# [TASK STATEMENT]
Find every line below with the string "brick" and pick it out.

[Coordinate-based object records]
== Segment start ==
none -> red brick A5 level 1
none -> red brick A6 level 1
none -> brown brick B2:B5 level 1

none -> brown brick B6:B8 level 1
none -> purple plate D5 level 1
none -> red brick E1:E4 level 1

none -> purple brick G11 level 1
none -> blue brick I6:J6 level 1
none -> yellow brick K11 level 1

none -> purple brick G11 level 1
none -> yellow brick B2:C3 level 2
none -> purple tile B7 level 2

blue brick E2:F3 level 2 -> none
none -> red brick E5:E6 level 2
== Segment end ==
# [RESPONSE]
none -> red brick A5 level 1
none -> red brick A6 level 1
none -> brown brick B2:B5 level 1
none -> brown brick B6:B8 level 1
none -> red brick E1:E4 level 1
none -> purple brick G11 level 1
none -> blue brick I6:J6 level 1
none -> yellow brick K11 level 1
none -> purple brick G11 level 1
none -> yellow brick B2:C3 level 2
blue brick E2:F3 level 2 -> none
none -> red brick E5:E6 level 2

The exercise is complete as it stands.